What is needed: From the first line to the last, copy the data exactly and drop the pictures.

Stored items from a collection:
++++++
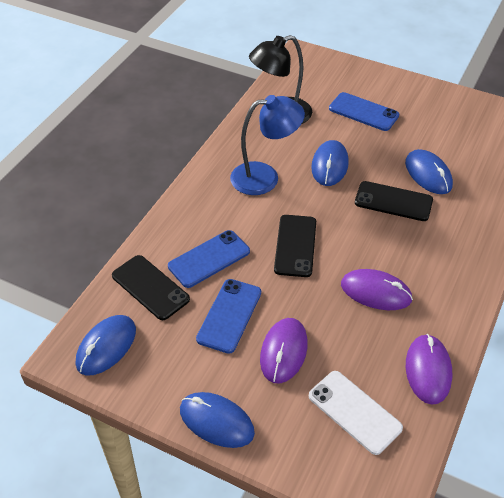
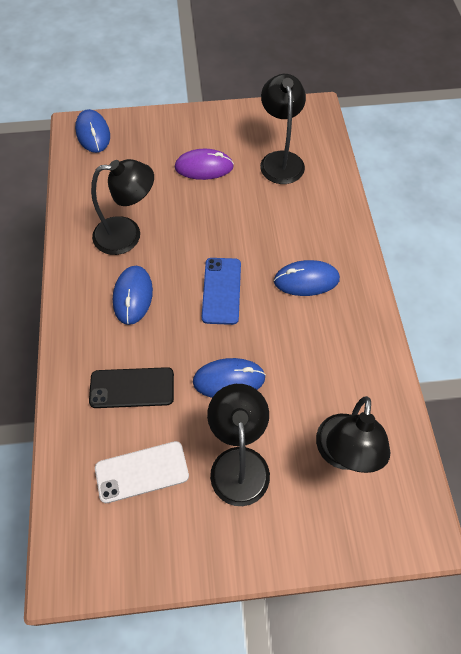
black lamp: [249,35,312,124] = 1 -> [91,159,154,255] [207,384,270,506] [260,74,306,184] [316,396,391,473] = 4
black phone: [112,255,190,320] [274,215,316,277] [355,181,433,221] = 3 -> [89,367,174,408] = 1
blue lamp: [230,95,305,195] = 1 -> none = 0
blue phone: [168,230,250,288] [196,279,261,354] [329,92,399,131] = 3 -> [202,258,241,325] = 1
purple mouse: [260,318,308,383] [341,269,413,310] [406,334,452,405] = 3 -> [175,149,234,180] = 1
++++++
Output of the task:
black lamp: [249,35,312,124] = 1 -> [91,159,154,255] [207,384,270,506] [260,74,306,184] [316,396,391,473] = 4
black phone: [112,255,190,320] [274,215,316,277] [355,181,433,221] = 3 -> [89,367,174,408] = 1
blue lamp: [230,95,305,195] = 1 -> none = 0
blue phone: [168,230,250,288] [196,279,261,354] [329,92,399,131] = 3 -> [202,258,241,325] = 1
purple mouse: [260,318,308,383] [341,269,413,310] [406,334,452,405] = 3 -> [175,149,234,180] = 1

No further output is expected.